▶ [Change detection outputs]
────────

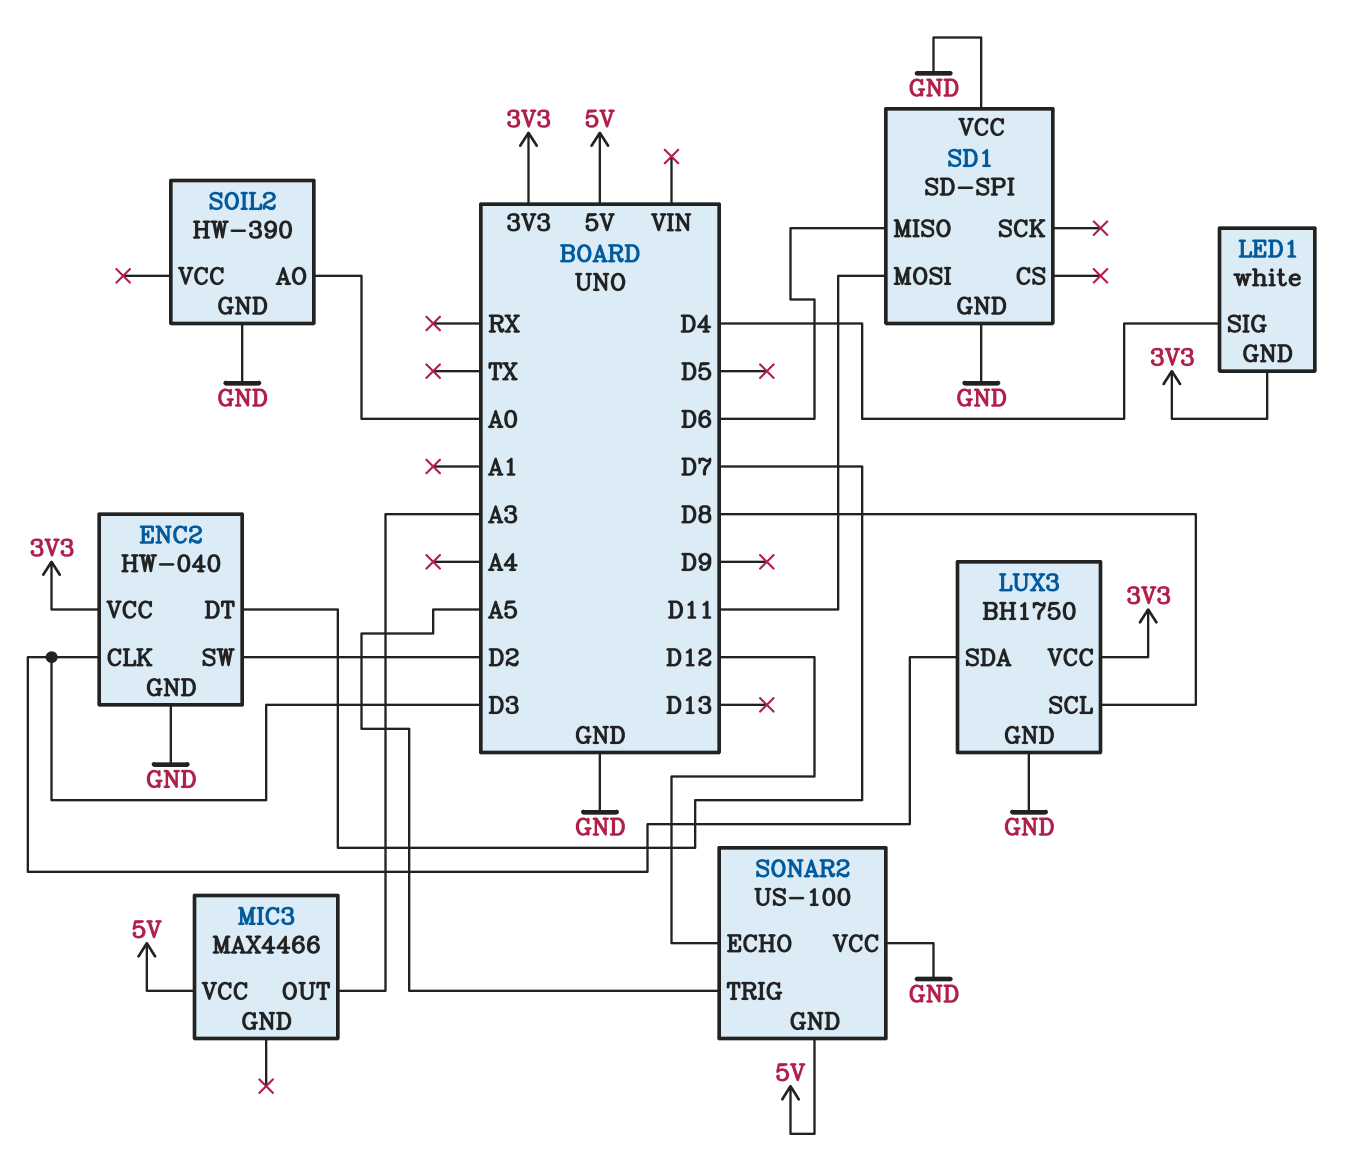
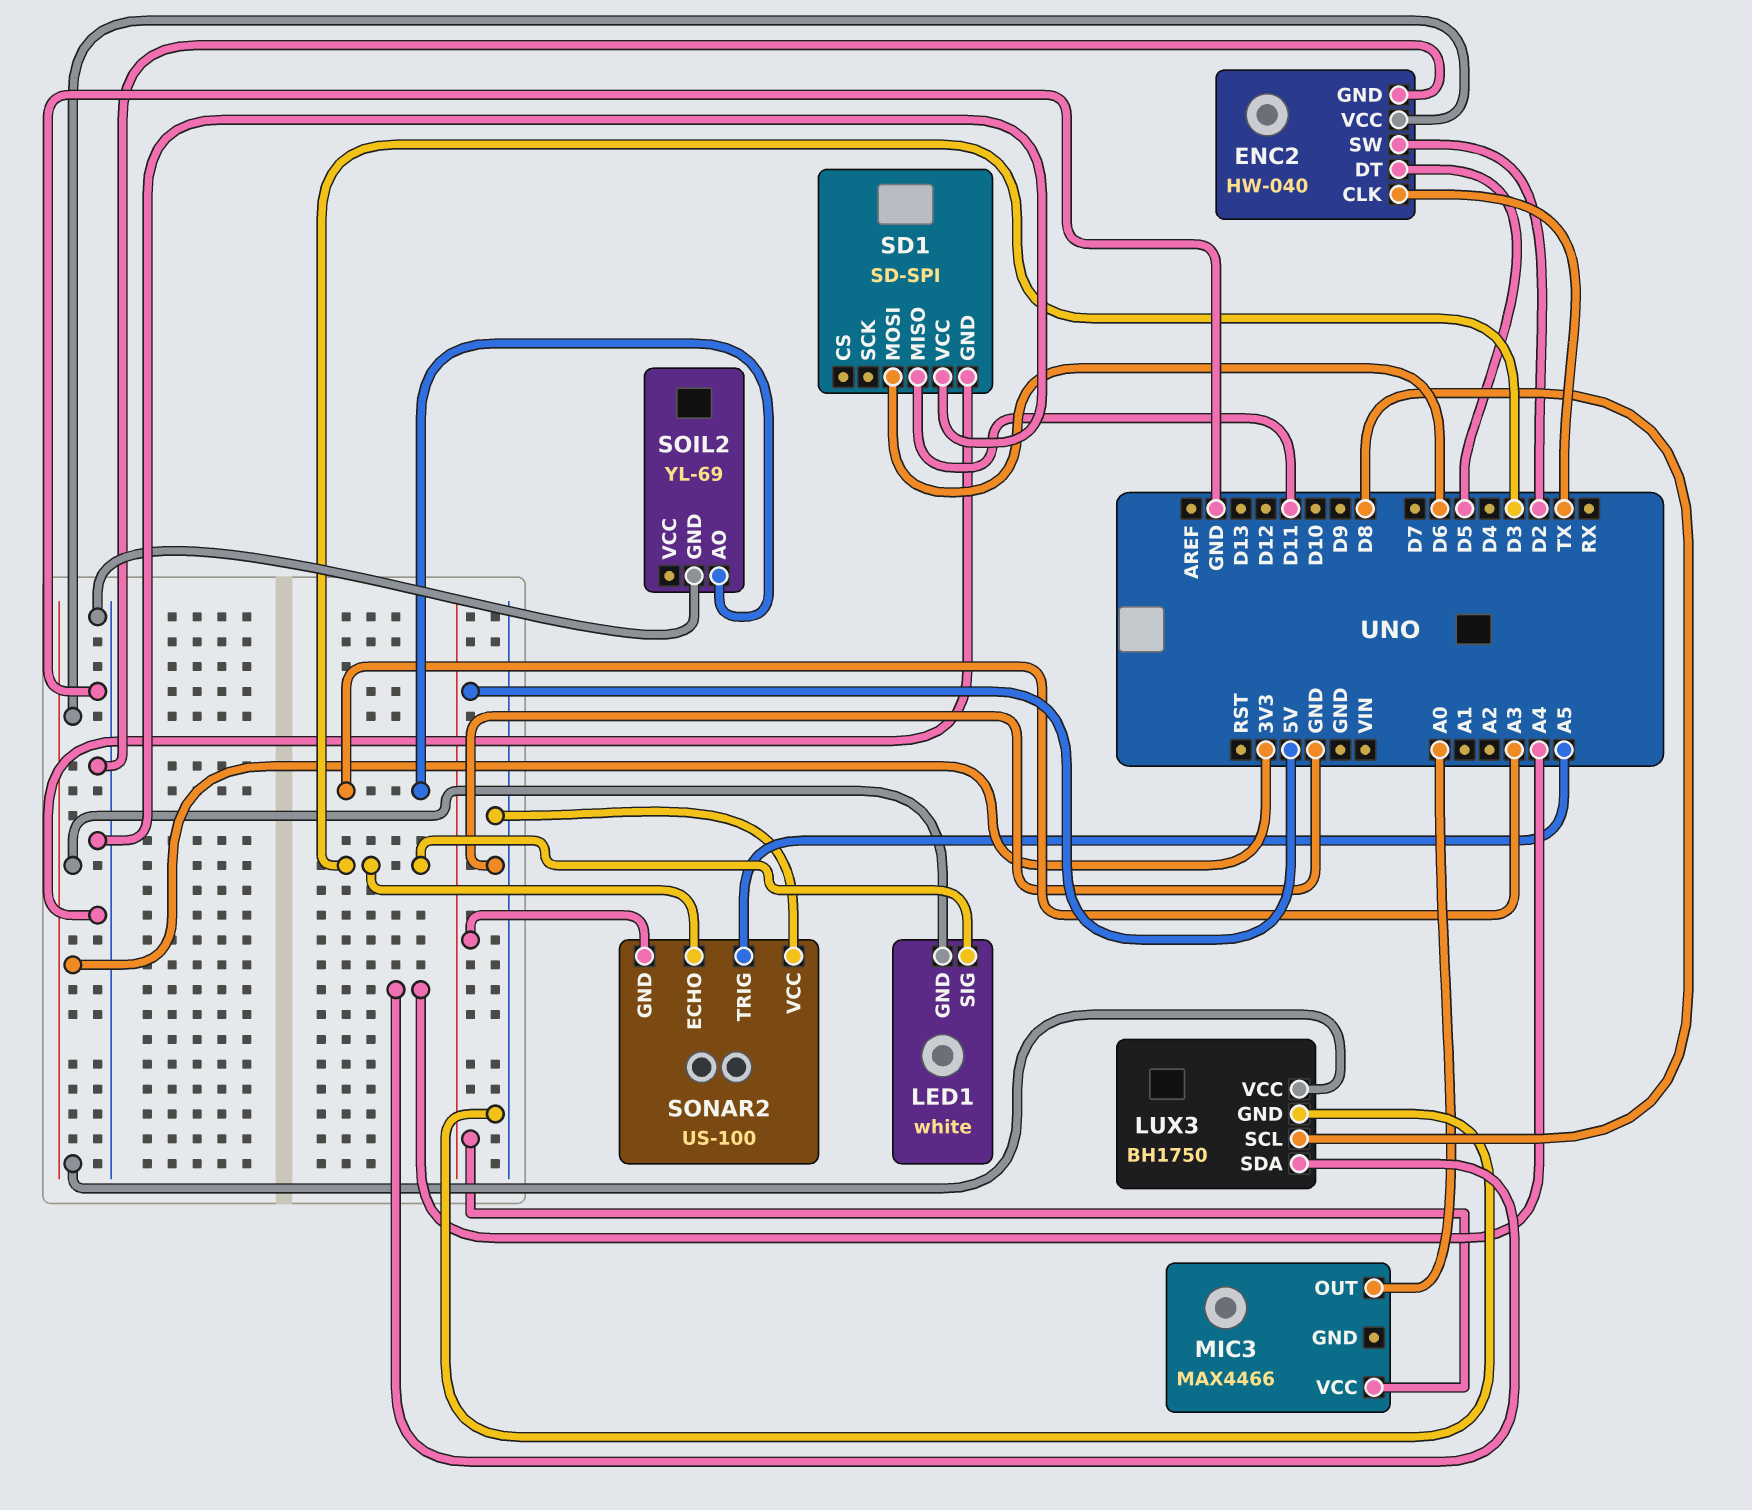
ENC2 pin CLK: D3 -> TX
ENC2 pin DT: D7 -> D5
LED1 pin SIG: D4 -> D3
LUX3 pin SDA: D3 -> A4
MIC3 pin OUT: A3 -> A0
SD1 pin MISO: D6 -> D11
SD1 pin MOSI: D11 -> D6
SOIL2: HW-390 -> YL-69
SOIL2 pin AO: A0 -> A3
SONAR2 pin ECHO: D12 -> D3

────────

▶ [Aim of the exercise] Drop the pictures and give every line above again exactly.

▶ [Written answer]
ENC2 pin CLK: D3 -> TX
ENC2 pin DT: D7 -> D5
LED1 pin SIG: D4 -> D3
LUX3 pin SDA: D3 -> A4
MIC3 pin OUT: A3 -> A0
SD1 pin MISO: D6 -> D11
SD1 pin MOSI: D11 -> D6
SOIL2: HW-390 -> YL-69
SOIL2 pin AO: A0 -> A3
SONAR2 pin ECHO: D12 -> D3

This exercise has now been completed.